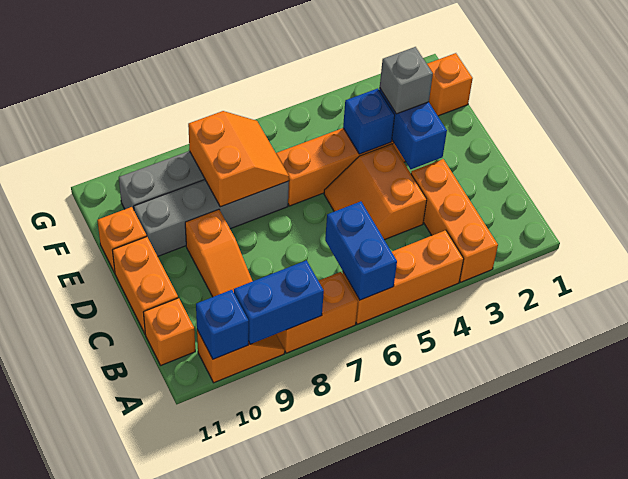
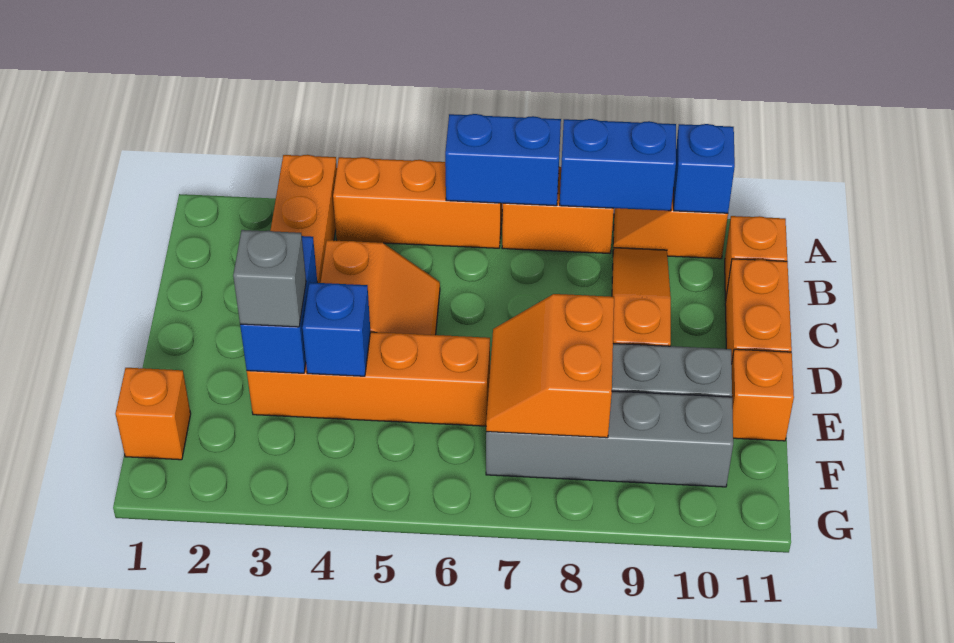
blue brick A6:B6 level 2 -> blue brick A6:A7 level 2

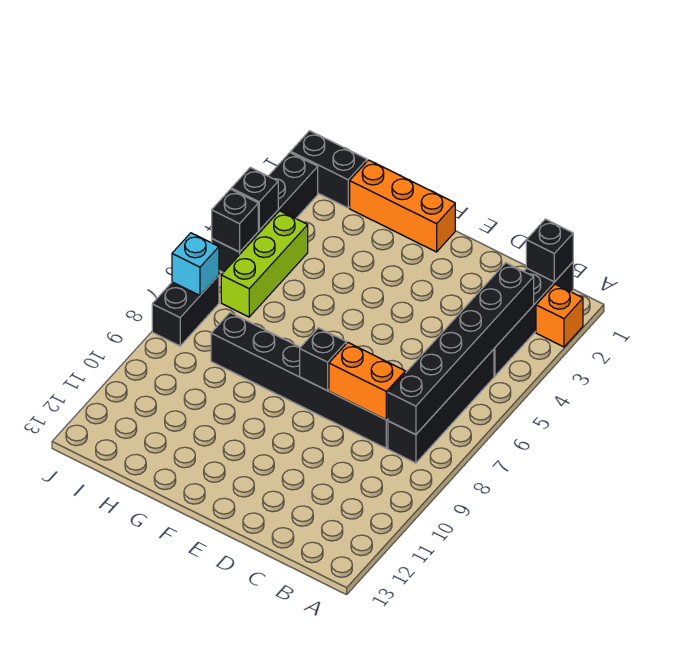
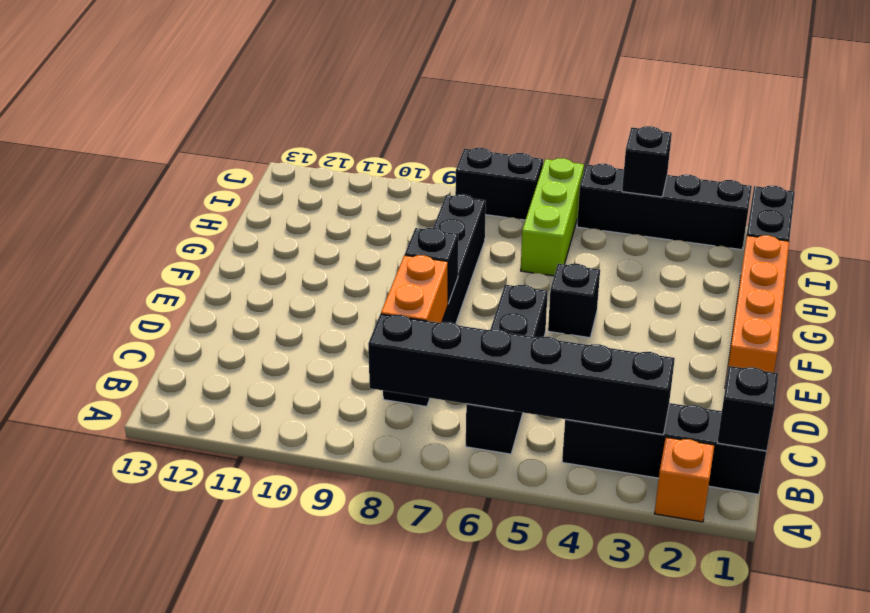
black brick B5:B8 level 1 -> black brick B6:E6 level 1
orange brick F1:H1 level 1 -> orange brick E1:H1 level 1
lime brick I4:I6 level 1 -> lime brick H6:J6 level 1
black brick J5 level 2 -> black brick F5 level 1
cyan brick J7 level 2 -> none

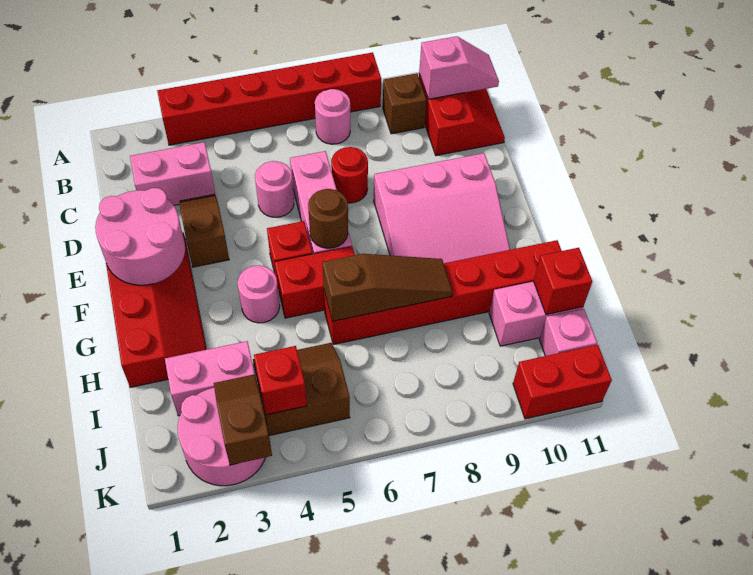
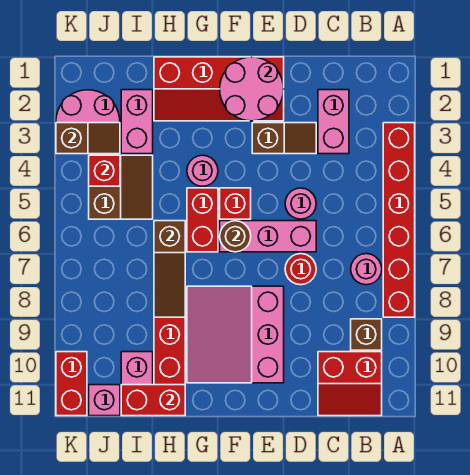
pink slope B10:B11 level 2 top 10 -> none
red brick I11 level 2 -> red brick H11:I11 level 2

REQUIREMENT =>
If a line in the material above contains "brick", show that line.

RESPONSE BOX =>
blue brick A6:B6 level 2 -> blue brick A6:A7 level 2
black brick B5:B8 level 1 -> black brick B6:E6 level 1
orange brick F1:H1 level 1 -> orange brick E1:H1 level 1
lime brick I4:I6 level 1 -> lime brick H6:J6 level 1
black brick J5 level 2 -> black brick F5 level 1
cyan brick J7 level 2 -> none
red brick I11 level 2 -> red brick H11:I11 level 2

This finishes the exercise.